Exercise description. From the listing below, set down exactly the lines between the one holding "brown triangle at (182, 763): rotated" and the one holding "blue star at (153, 842): moved 6 px left", inclusive. No other line is wanted.

Source data.
━━━━━━

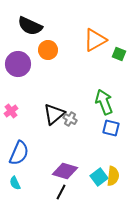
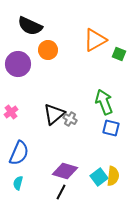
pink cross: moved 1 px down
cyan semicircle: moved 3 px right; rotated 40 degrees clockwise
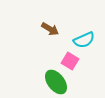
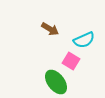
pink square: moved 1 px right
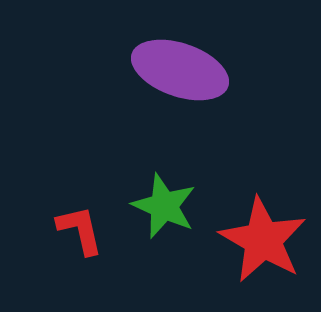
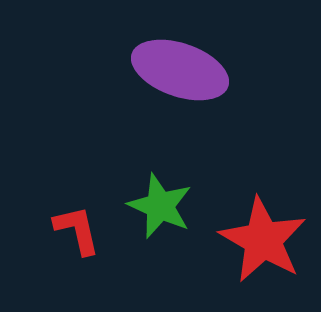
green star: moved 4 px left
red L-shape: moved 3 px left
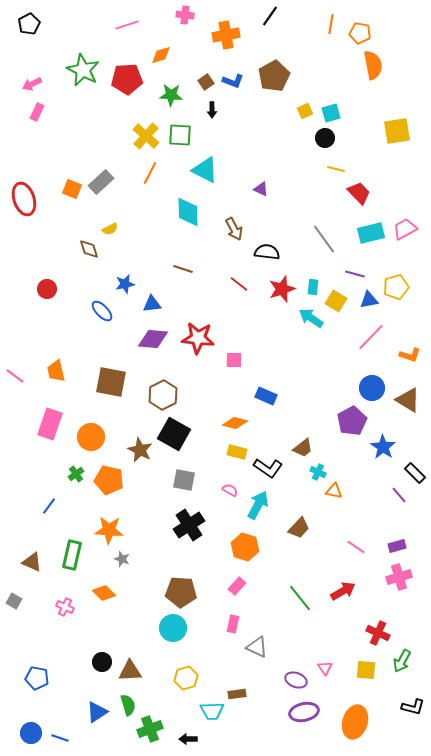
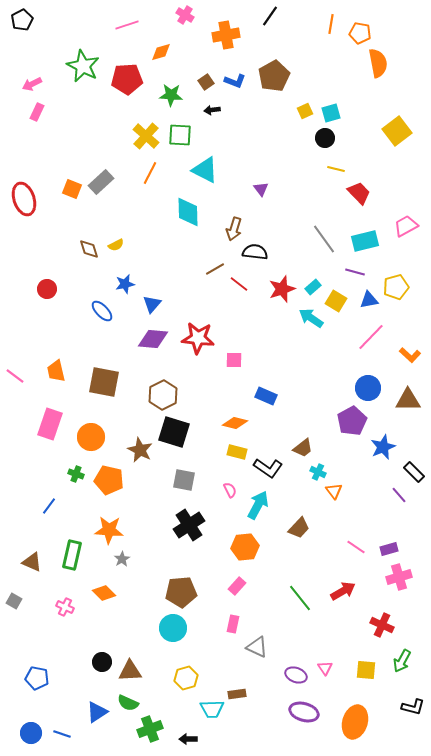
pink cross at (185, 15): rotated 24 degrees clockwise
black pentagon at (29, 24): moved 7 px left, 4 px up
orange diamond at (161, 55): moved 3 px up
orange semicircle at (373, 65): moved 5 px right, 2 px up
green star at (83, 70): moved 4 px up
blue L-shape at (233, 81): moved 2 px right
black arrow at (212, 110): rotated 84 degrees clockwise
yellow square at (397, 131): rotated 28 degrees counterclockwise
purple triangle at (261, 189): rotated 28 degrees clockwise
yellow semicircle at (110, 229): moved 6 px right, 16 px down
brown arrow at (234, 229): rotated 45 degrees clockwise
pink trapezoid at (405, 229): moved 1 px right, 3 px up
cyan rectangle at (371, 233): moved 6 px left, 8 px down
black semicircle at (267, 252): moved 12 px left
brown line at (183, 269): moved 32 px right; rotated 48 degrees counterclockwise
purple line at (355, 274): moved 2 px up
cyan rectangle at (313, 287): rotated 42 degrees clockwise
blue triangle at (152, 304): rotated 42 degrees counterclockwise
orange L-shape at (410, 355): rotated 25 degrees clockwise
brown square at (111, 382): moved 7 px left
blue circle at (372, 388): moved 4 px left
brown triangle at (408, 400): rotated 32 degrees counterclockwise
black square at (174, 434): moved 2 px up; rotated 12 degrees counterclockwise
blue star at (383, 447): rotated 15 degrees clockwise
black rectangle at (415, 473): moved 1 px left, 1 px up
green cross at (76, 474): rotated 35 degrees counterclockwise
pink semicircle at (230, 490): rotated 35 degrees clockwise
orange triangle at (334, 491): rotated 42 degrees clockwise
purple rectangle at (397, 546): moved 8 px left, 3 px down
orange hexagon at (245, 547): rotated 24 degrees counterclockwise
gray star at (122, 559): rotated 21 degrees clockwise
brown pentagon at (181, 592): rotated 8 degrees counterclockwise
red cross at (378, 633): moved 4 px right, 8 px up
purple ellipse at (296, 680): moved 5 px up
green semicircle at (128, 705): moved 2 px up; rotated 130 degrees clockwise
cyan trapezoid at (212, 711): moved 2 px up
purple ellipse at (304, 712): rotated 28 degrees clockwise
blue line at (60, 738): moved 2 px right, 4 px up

━━━━━━

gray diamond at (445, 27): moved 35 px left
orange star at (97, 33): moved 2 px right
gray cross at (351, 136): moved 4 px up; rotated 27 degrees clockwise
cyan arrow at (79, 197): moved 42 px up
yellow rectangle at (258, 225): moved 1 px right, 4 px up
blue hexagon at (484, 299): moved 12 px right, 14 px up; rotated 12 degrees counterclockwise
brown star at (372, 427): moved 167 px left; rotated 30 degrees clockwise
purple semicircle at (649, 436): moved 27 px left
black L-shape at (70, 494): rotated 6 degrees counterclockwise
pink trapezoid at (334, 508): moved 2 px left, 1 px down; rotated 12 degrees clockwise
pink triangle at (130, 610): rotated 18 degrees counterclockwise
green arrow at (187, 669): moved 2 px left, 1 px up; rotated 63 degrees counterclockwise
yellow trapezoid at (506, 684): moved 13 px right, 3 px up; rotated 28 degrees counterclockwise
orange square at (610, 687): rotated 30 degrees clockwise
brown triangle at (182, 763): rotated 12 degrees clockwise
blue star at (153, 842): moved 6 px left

━━━━━━

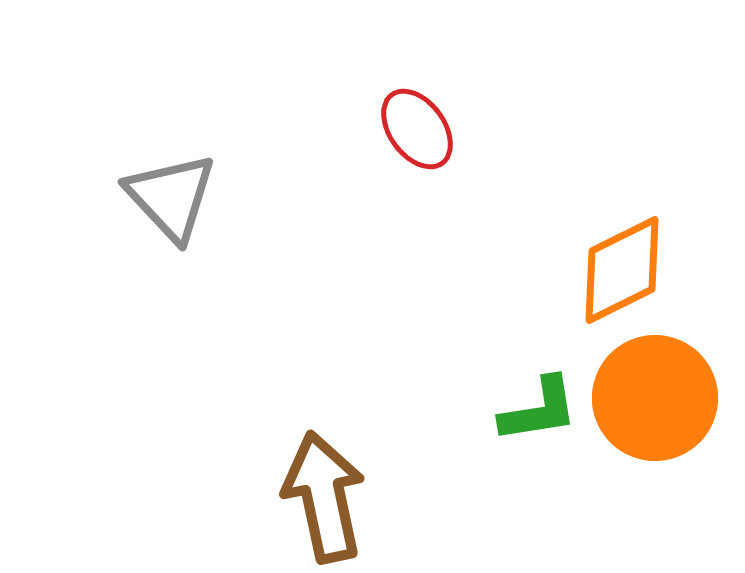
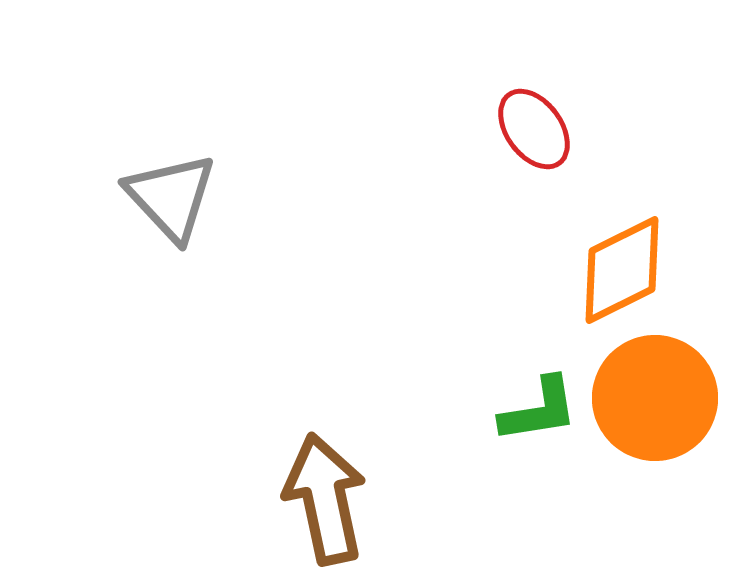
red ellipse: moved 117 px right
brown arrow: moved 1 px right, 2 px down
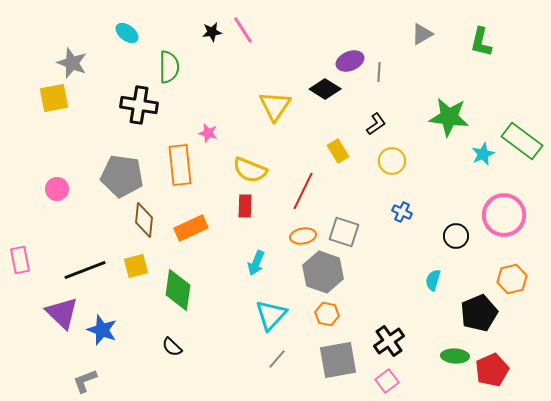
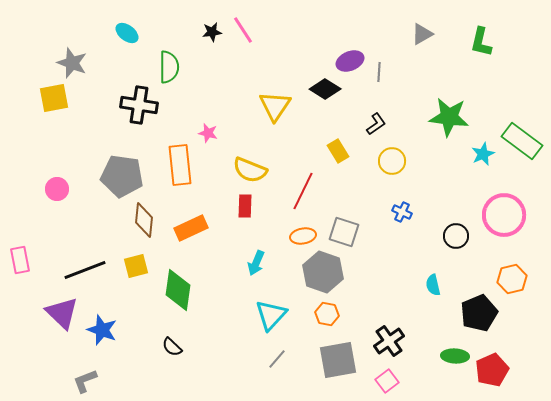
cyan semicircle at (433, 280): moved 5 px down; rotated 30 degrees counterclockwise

━━━━━━

Answer below.
brown triangle at (182, 763): rotated 12 degrees clockwise
blue star at (153, 842): moved 6 px left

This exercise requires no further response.